* [Tâche à réaliser]
Recopiez à l'identique le passage qui va du début des enregistrements jusqu'à la ligne contenant « 18 September 1914 (100, 58) », cette ligne comprise.

Enregistrements extraits d'une collection
────────────────

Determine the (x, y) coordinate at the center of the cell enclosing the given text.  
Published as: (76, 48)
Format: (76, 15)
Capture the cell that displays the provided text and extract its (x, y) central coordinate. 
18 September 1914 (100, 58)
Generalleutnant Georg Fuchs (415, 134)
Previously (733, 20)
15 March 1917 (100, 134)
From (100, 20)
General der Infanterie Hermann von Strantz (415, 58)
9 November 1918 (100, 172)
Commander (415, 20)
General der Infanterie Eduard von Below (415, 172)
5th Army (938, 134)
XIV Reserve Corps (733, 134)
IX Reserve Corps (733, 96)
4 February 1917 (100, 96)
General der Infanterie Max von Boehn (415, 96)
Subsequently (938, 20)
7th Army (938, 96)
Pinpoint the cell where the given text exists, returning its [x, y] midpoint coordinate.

────────────────

* [Réponse complète]
Determine the (x, y) coordinate at the center of the cell enclosing the given text.  
Published as: (76, 48)
Format: (76, 15)
Capture the cell that displays the provided text and extract its (x, y) central coordinate. 
18 September 1914 (100, 58)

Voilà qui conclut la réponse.